→ Directions: There is one span to output from the data below: the lines starting at the line with "green brick E6:F6" and ending at the line with "orange brick F2". Output it exactly, ends included, nothing more.

→ Material provided:
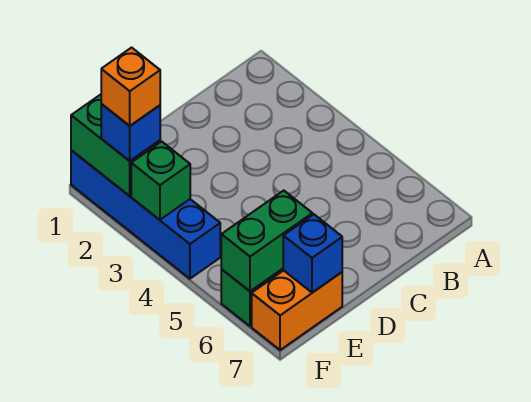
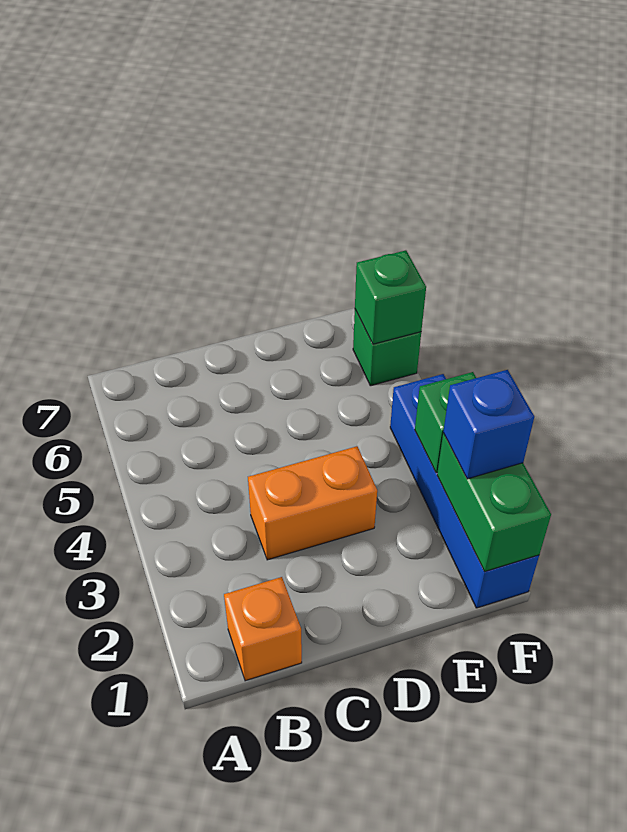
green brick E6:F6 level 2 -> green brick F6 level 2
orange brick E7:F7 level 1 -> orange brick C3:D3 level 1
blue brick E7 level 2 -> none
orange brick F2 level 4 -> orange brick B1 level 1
==
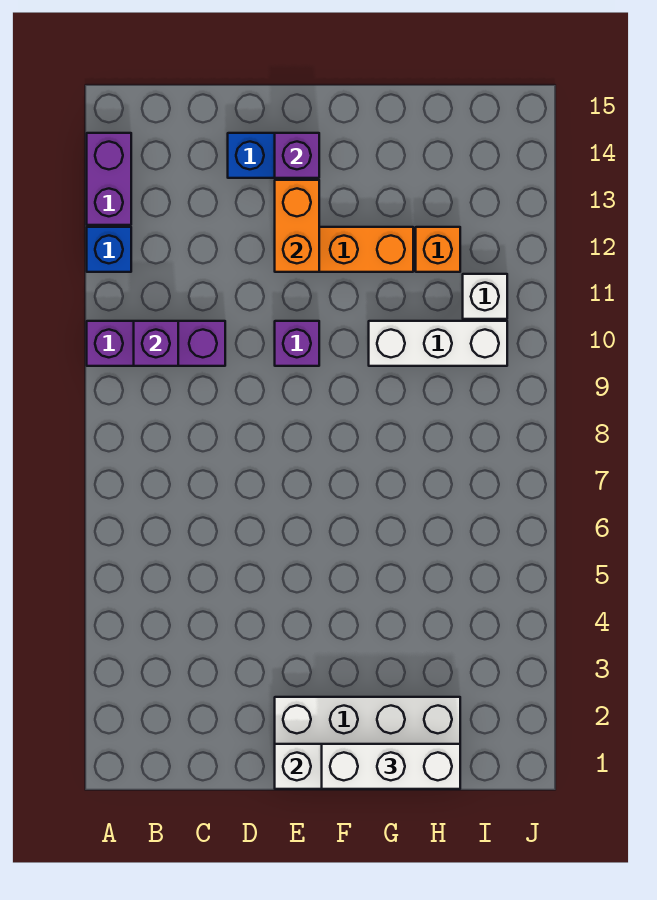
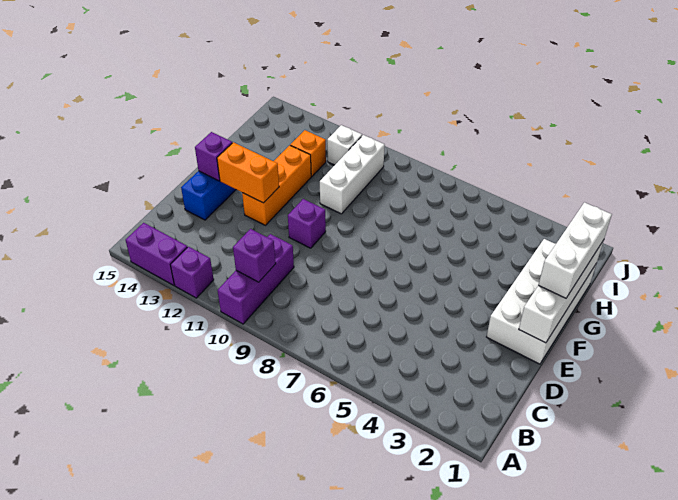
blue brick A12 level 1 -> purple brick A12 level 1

→ Your solution:
green brick E6:F6 level 2 -> green brick F6 level 2
orange brick E7:F7 level 1 -> orange brick C3:D3 level 1
blue brick E7 level 2 -> none
orange brick F2 level 4 -> orange brick B1 level 1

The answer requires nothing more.